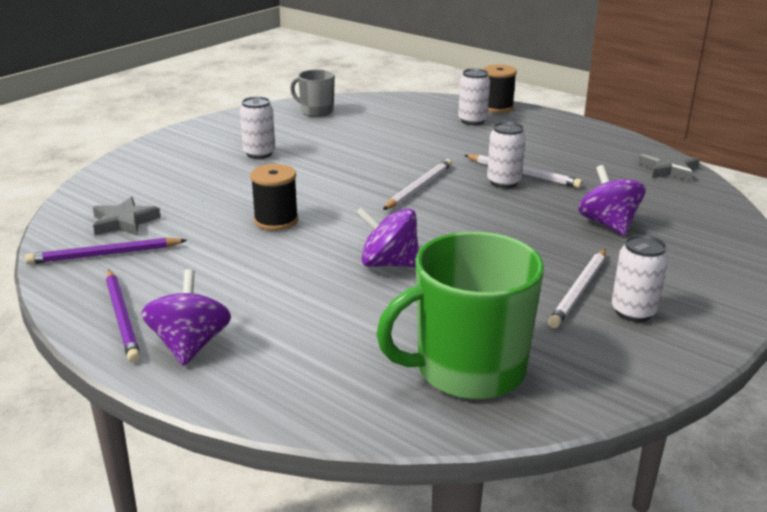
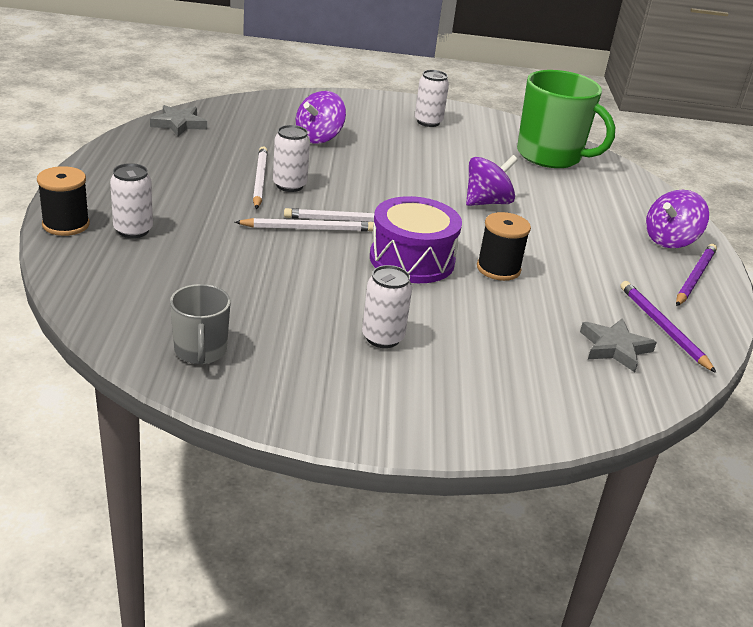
camera: 130 degrees left, 5 degrees up
(105, 255) = (662, 328): purple pencil -> purple pencil turned 150 degrees counterclockwise
(332, 192) = (412, 259): none -> purple drum
(389, 263) = (487, 202): purple spinning top -> purple spinning top turned 105 degrees counterclockwise
(579, 290) = (426, 138): white pencil -> white pencil (308, 228)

**Description of the task:**
From the preceding records, count the lines where "degrees" occurs and reply with the number only.

**Your solution:**
3